> [Instructions for the task]:
Print out the data below in full and exactly, skipping the pictures.

> [Given material]:
########

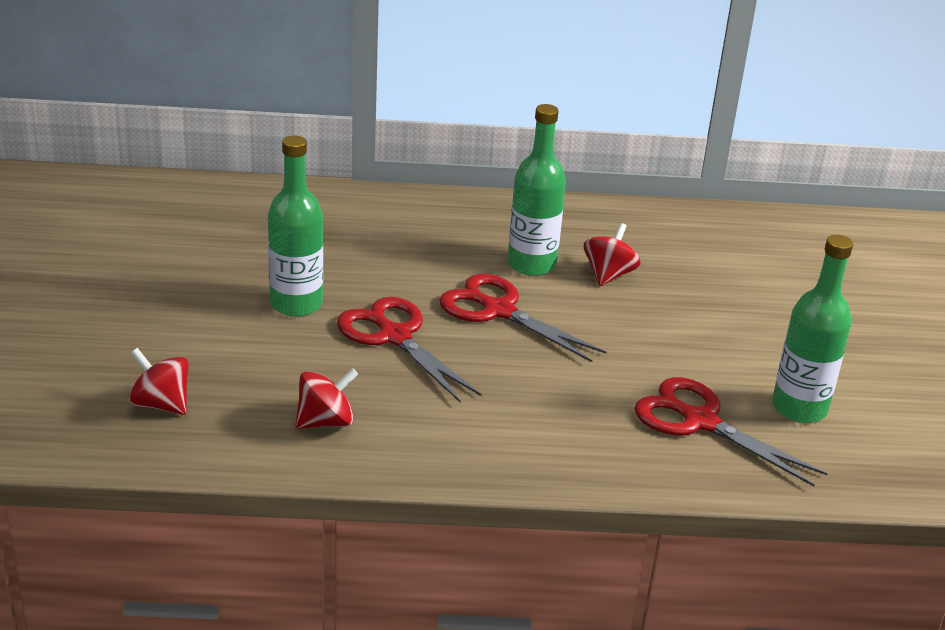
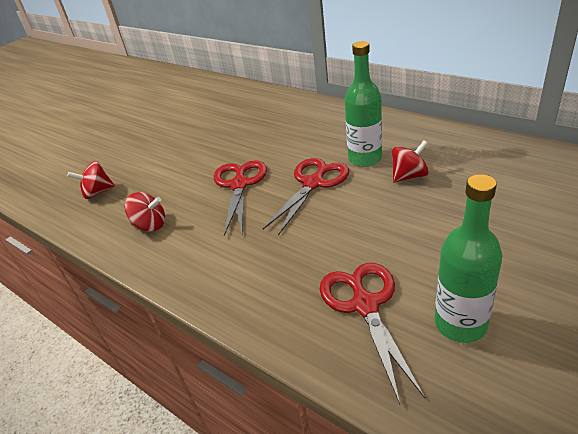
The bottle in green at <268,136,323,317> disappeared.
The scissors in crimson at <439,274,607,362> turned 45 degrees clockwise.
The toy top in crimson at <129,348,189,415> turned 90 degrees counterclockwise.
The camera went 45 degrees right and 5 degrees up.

########

> [Result of the exercise]:
The bottle in green at <268,136,323,317> disappeared.
The scissors in crimson at <439,274,607,362> turned 45 degrees clockwise.
The toy top in crimson at <129,348,189,415> turned 90 degrees counterclockwise.
The camera went 45 degrees right and 5 degrees up.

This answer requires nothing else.